* **RECORDED INFORMATION**
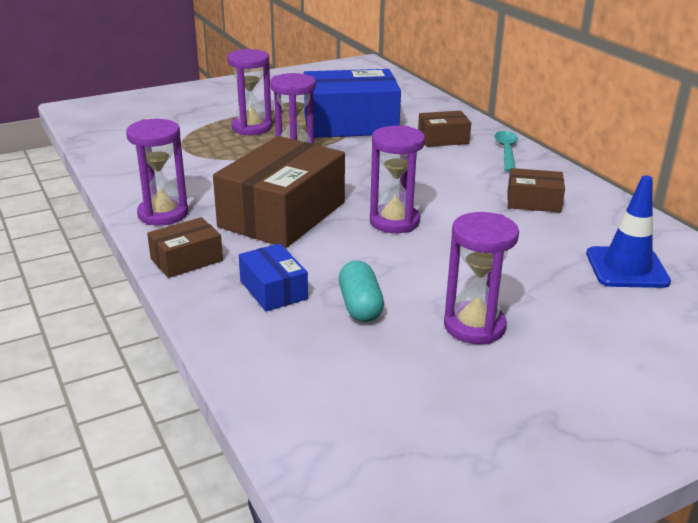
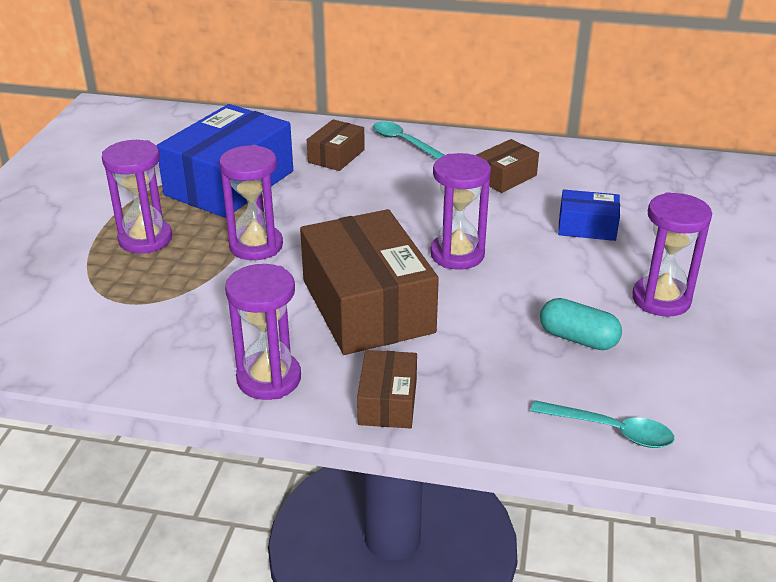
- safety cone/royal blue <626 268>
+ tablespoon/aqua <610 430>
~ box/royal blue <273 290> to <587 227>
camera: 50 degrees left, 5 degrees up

* **TASK TO CARRY OUT**
Your task is to repeat the data above exactly while excluding the pictures.

* **ANSWER SPACE**
- safety cone/royal blue <626 268>
+ tablespoon/aqua <610 430>
~ box/royal blue <273 290> to <587 227>
camera: 50 degrees left, 5 degrees up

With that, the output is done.